▸ **Data**:
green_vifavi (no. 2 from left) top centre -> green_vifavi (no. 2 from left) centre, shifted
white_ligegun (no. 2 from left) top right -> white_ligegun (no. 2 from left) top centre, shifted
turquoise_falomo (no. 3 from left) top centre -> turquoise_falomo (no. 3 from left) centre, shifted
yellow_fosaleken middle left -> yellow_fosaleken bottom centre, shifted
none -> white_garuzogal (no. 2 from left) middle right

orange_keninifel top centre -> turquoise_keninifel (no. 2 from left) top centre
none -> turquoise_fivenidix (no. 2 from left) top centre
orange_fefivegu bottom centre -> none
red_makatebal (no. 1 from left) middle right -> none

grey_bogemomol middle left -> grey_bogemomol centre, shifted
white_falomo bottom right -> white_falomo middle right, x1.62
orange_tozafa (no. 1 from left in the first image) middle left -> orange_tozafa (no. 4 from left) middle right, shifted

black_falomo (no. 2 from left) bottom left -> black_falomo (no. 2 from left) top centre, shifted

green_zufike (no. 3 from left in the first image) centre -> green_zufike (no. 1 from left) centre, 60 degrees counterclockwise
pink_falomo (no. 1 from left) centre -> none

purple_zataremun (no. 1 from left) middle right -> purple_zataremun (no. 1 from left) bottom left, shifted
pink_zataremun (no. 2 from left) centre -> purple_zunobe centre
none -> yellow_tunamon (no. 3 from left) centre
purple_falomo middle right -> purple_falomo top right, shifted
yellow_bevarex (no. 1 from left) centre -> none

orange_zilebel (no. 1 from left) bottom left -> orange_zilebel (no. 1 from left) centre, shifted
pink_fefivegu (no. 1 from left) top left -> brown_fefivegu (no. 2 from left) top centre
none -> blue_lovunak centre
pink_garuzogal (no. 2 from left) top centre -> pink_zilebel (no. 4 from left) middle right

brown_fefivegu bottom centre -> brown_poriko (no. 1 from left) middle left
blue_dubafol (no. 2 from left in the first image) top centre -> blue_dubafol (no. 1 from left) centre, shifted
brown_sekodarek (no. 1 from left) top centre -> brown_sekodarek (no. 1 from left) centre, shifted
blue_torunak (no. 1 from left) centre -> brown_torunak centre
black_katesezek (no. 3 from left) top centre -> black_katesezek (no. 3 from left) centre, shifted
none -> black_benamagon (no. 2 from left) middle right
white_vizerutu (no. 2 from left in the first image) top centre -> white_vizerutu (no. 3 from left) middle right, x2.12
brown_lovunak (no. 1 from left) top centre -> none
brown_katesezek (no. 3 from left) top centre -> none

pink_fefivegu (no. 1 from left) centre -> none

▸ **What you are asked to do**: Each line of the listing should be copied exactly, with none left out.

▸ **Response to this exercise**:
green_vifavi (no. 2 from left) top centre -> green_vifavi (no. 2 from left) centre, shifted
white_ligegun (no. 2 from left) top right -> white_ligegun (no. 2 from left) top centre, shifted
turquoise_falomo (no. 3 from left) top centre -> turquoise_falomo (no. 3 from left) centre, shifted
yellow_fosaleken middle left -> yellow_fosaleken bottom centre, shifted
none -> white_garuzogal (no. 2 from left) middle right

orange_keninifel top centre -> turquoise_keninifel (no. 2 from left) top centre
none -> turquoise_fivenidix (no. 2 from left) top centre
orange_fefivegu bottom centre -> none
red_makatebal (no. 1 from left) middle right -> none

grey_bogemomol middle left -> grey_bogemomol centre, shifted
white_falomo bottom right -> white_falomo middle right, x1.62
orange_tozafa (no. 1 from left in the first image) middle left -> orange_tozafa (no. 4 from left) middle right, shifted

black_falomo (no. 2 from left) bottom left -> black_falomo (no. 2 from left) top centre, shifted

green_zufike (no. 3 from left in the first image) centre -> green_zufike (no. 1 from left) centre, 60 degrees counterclockwise
pink_falomo (no. 1 from left) centre -> none

purple_zataremun (no. 1 from left) middle right -> purple_zataremun (no. 1 from left) bottom left, shifted
pink_zataremun (no. 2 from left) centre -> purple_zunobe centre
none -> yellow_tunamon (no. 3 from left) centre
purple_falomo middle right -> purple_falomo top right, shifted
yellow_bevarex (no. 1 from left) centre -> none

orange_zilebel (no. 1 from left) bottom left -> orange_zilebel (no. 1 from left) centre, shifted
pink_fefivegu (no. 1 from left) top left -> brown_fefivegu (no. 2 from left) top centre
none -> blue_lovunak centre
pink_garuzogal (no. 2 from left) top centre -> pink_zilebel (no. 4 from left) middle right

brown_fefivegu bottom centre -> brown_poriko (no. 1 from left) middle left
blue_dubafol (no. 2 from left in the first image) top centre -> blue_dubafol (no. 1 from left) centre, shifted
brown_sekodarek (no. 1 from left) top centre -> brown_sekodarek (no. 1 from left) centre, shifted
blue_torunak (no. 1 from left) centre -> brown_torunak centre
black_katesezek (no. 3 from left) top centre -> black_katesezek (no. 3 from left) centre, shifted
none -> black_benamagon (no. 2 from left) middle right
white_vizerutu (no. 2 from left in the first image) top centre -> white_vizerutu (no. 3 from left) middle right, x2.12
brown_lovunak (no. 1 from left) top centre -> none
brown_katesezek (no. 3 from left) top centre -> none

pink_fefivegu (no. 1 from left) centre -> none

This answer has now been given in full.